··· DATA FOR PROCESSING ···

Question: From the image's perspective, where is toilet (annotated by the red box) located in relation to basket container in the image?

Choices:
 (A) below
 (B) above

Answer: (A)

···

WHAT IS NEEDED
Rewrite the rows above as a JSON list of strings, one string per line, leaving out blank lines.

ANSWER BOX
[
  "Question: From the image's perspective, where is toilet (annotated by the red box) located in relation to basket container in the image?",
  "Choices:",
  " (A) below",
  " (B) above",
  "Answer: (A)"
]